Image change detection data:

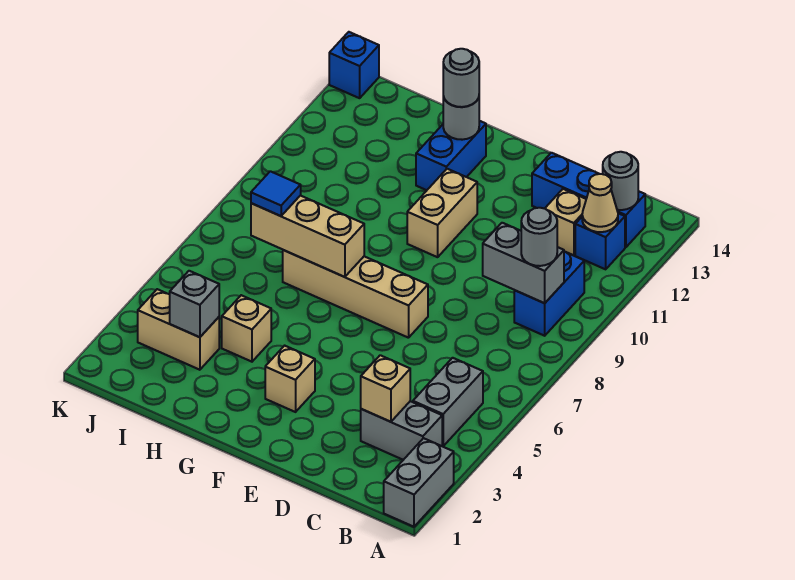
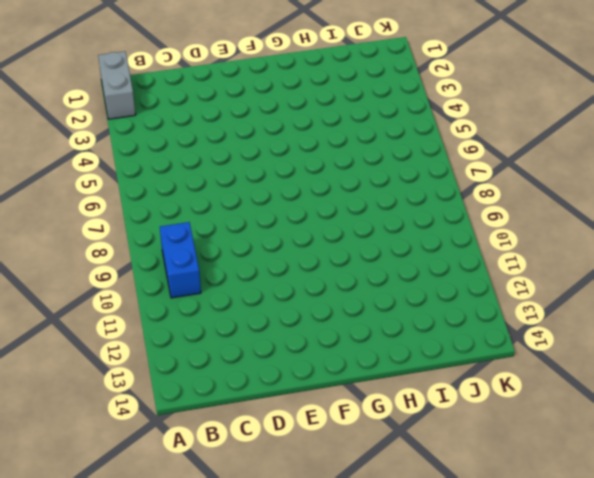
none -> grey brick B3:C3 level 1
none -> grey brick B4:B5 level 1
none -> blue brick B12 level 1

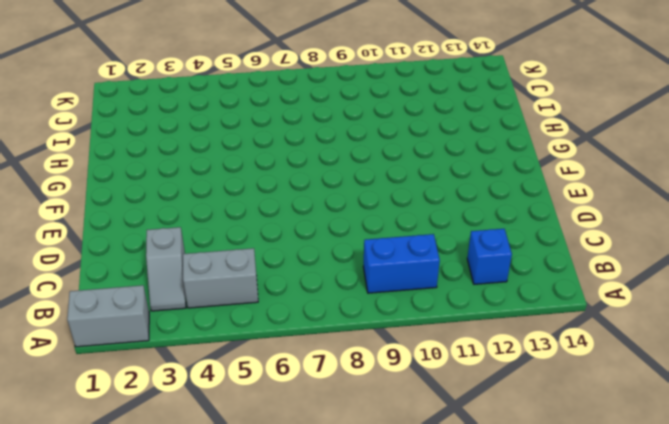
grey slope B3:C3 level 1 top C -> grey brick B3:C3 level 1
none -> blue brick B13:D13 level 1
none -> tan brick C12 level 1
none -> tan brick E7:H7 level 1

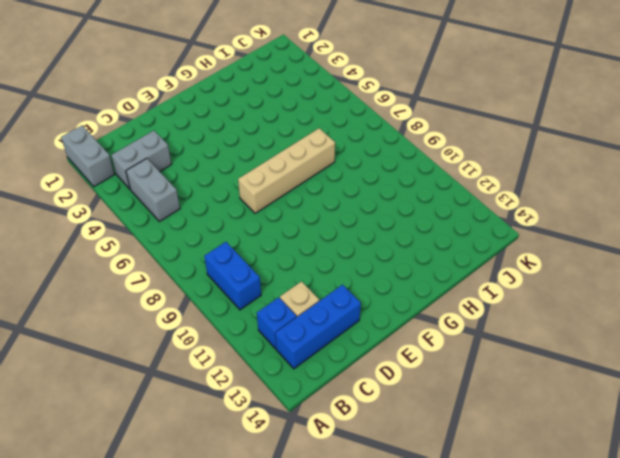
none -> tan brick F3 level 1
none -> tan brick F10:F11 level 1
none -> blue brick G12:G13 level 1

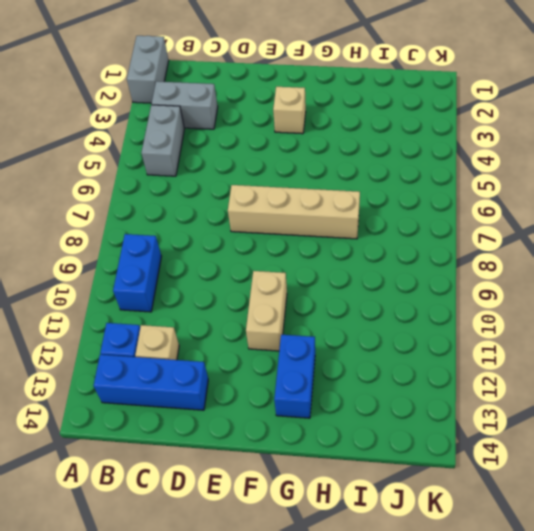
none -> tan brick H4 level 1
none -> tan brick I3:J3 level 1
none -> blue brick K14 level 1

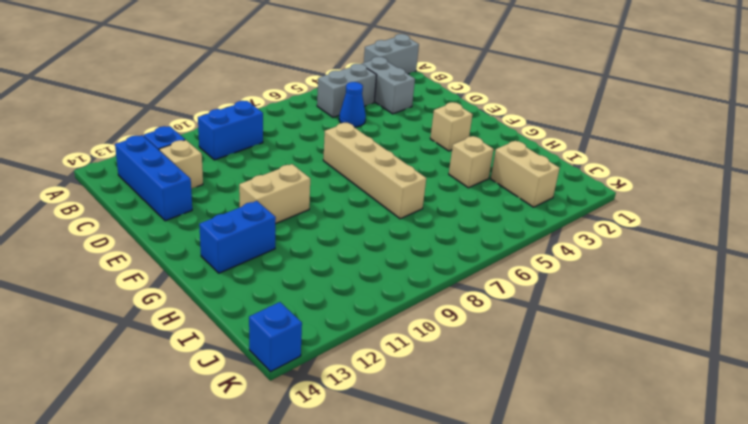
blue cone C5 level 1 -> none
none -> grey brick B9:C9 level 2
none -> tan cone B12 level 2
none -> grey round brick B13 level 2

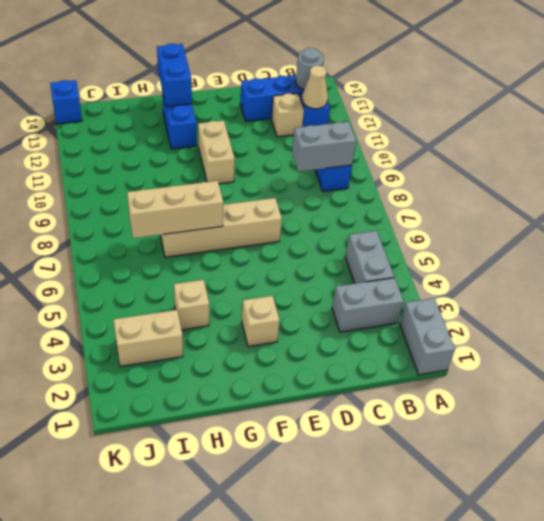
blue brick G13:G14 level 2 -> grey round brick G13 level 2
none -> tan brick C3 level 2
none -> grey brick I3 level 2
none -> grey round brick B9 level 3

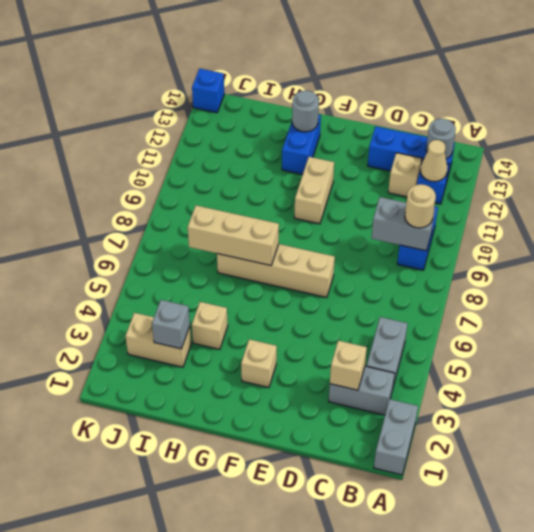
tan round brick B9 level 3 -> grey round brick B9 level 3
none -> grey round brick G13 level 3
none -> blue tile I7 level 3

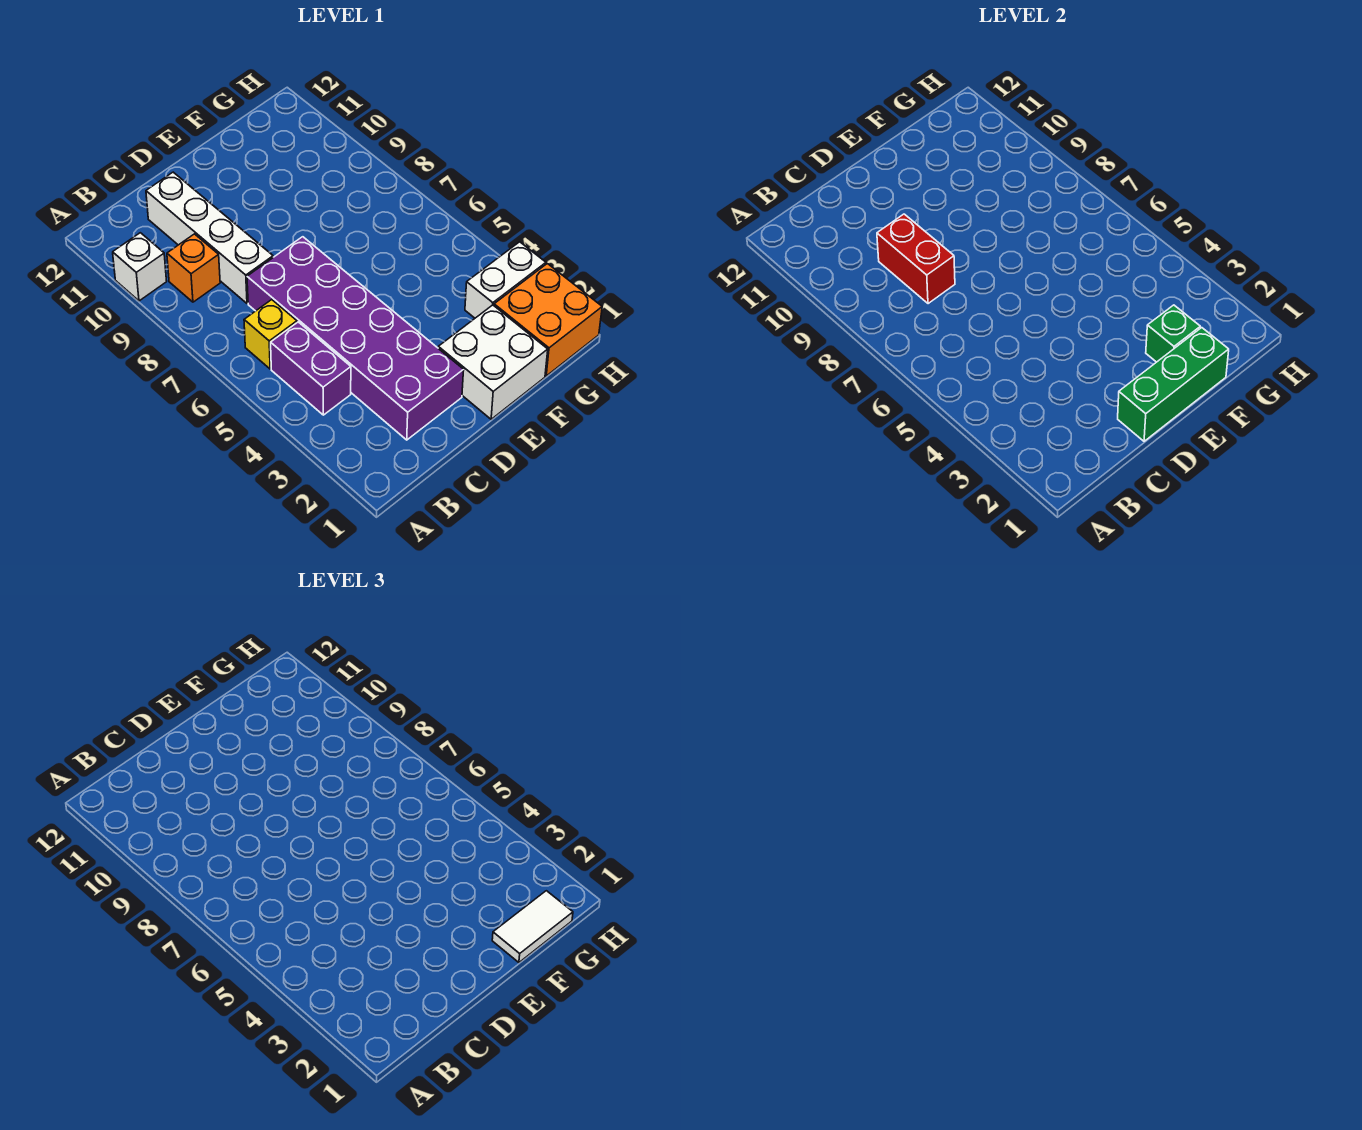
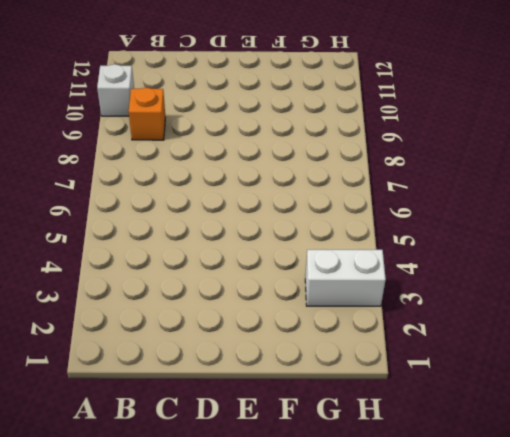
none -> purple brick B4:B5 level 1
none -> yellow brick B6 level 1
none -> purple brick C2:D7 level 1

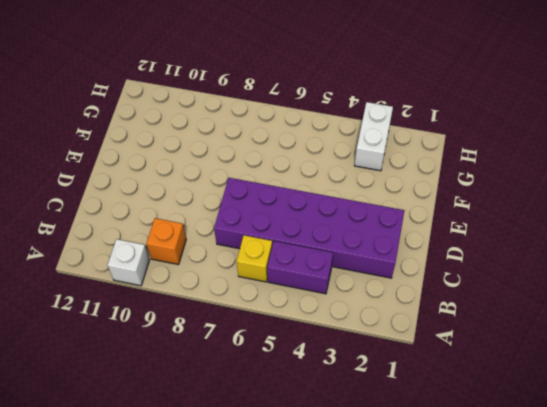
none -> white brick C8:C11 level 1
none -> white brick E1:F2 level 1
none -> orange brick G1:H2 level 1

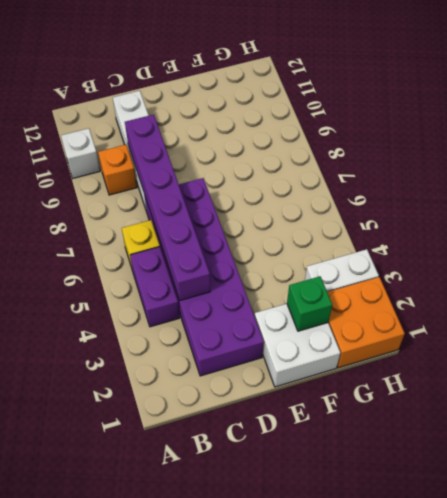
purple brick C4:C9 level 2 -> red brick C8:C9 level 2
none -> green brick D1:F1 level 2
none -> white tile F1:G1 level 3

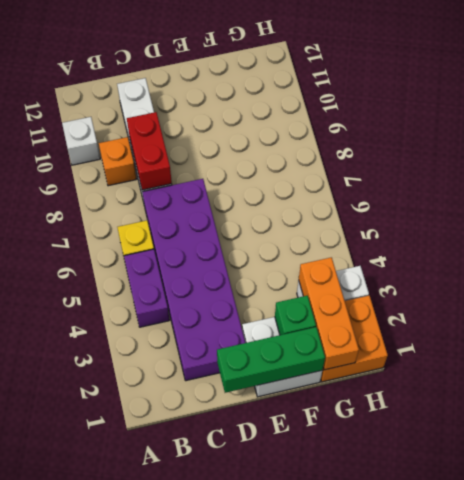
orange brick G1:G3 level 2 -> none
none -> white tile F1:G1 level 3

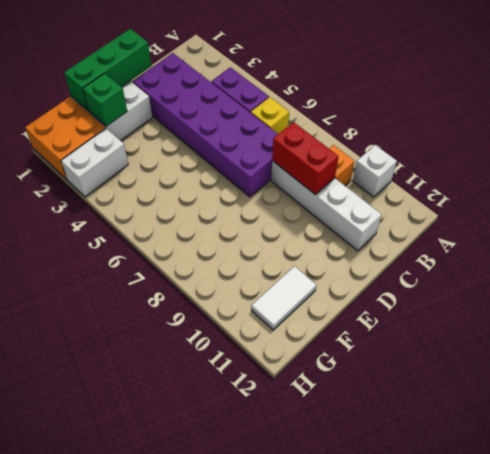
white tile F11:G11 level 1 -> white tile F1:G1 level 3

◆ Description of the task:
Run a filter over the data above and keep each line that contains the word "tile".

◆ Completed exercise:
none -> blue tile I7 level 3
none -> white tile F1:G1 level 3
none -> white tile F1:G1 level 3
white tile F11:G11 level 1 -> white tile F1:G1 level 3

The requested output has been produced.